Source records
== Segment start ==

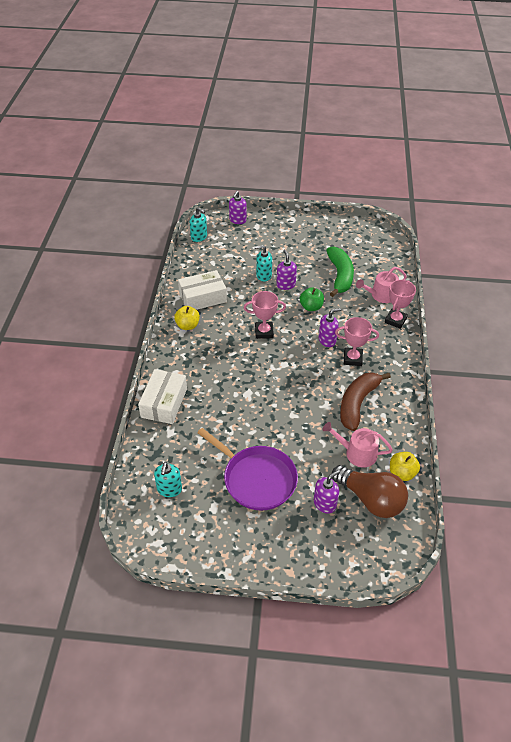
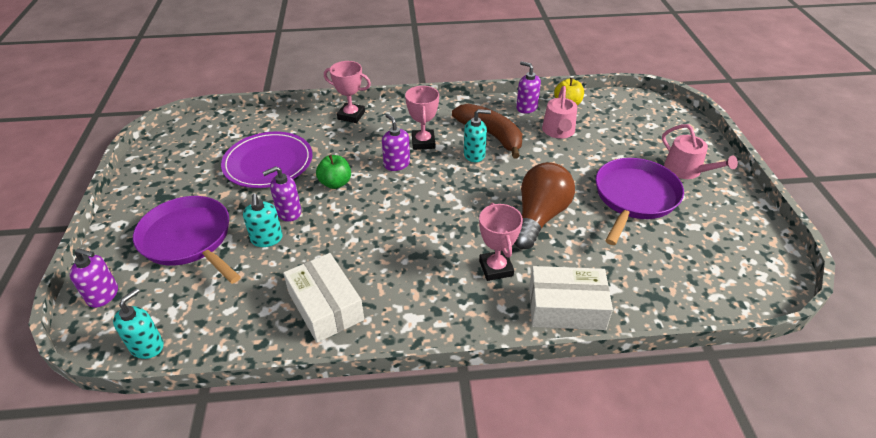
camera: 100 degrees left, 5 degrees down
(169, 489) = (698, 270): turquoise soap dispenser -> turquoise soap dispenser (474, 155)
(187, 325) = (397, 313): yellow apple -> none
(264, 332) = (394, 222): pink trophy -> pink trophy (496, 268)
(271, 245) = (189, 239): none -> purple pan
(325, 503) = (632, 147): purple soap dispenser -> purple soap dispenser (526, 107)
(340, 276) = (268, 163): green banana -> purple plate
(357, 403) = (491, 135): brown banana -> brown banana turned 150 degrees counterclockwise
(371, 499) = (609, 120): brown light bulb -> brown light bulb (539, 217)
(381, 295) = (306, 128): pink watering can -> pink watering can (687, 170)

== Segment end ==

The problem: Reproduce only the lines between the line containing "(340, 276) = (268, 163): green" and the last line of the records, those two lines included, exactly.

Answer to this exercise:
(340, 276) = (268, 163): green banana -> purple plate
(357, 403) = (491, 135): brown banana -> brown banana turned 150 degrees counterclockwise
(371, 499) = (609, 120): brown light bulb -> brown light bulb (539, 217)
(381, 295) = (306, 128): pink watering can -> pink watering can (687, 170)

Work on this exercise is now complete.